■ **What is expected**:
When a line of the material has the word "none" in it, copy that line.

■ **Data excerpts**:
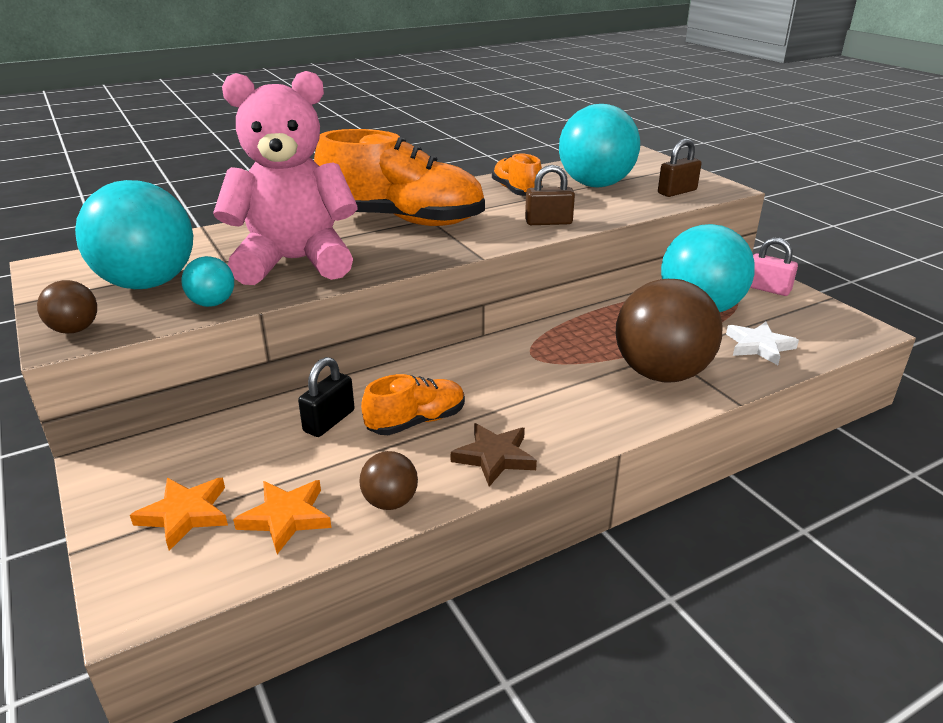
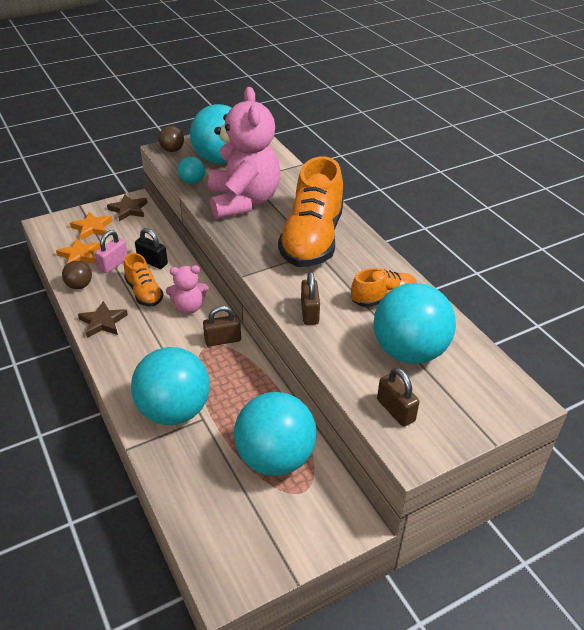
camera: 90 degrees right, 10 degrees up
(136, 469) = (128, 210): none -> brown star
(454, 376) = (189, 307): none -> pink teddy bear
(521, 346) = (222, 340): none -> brown padlock
(661, 373) = (174, 411): brown ball -> turquoise ball
(759, 346) = (205, 485): white star -> none
(767, 289) = (316, 526): pink padlock -> pink padlock (113, 264)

■ **Completed task**:
(136, 469) = (128, 210): none -> brown star
(454, 376) = (189, 307): none -> pink teddy bear
(521, 346) = (222, 340): none -> brown padlock
(759, 346) = (205, 485): white star -> none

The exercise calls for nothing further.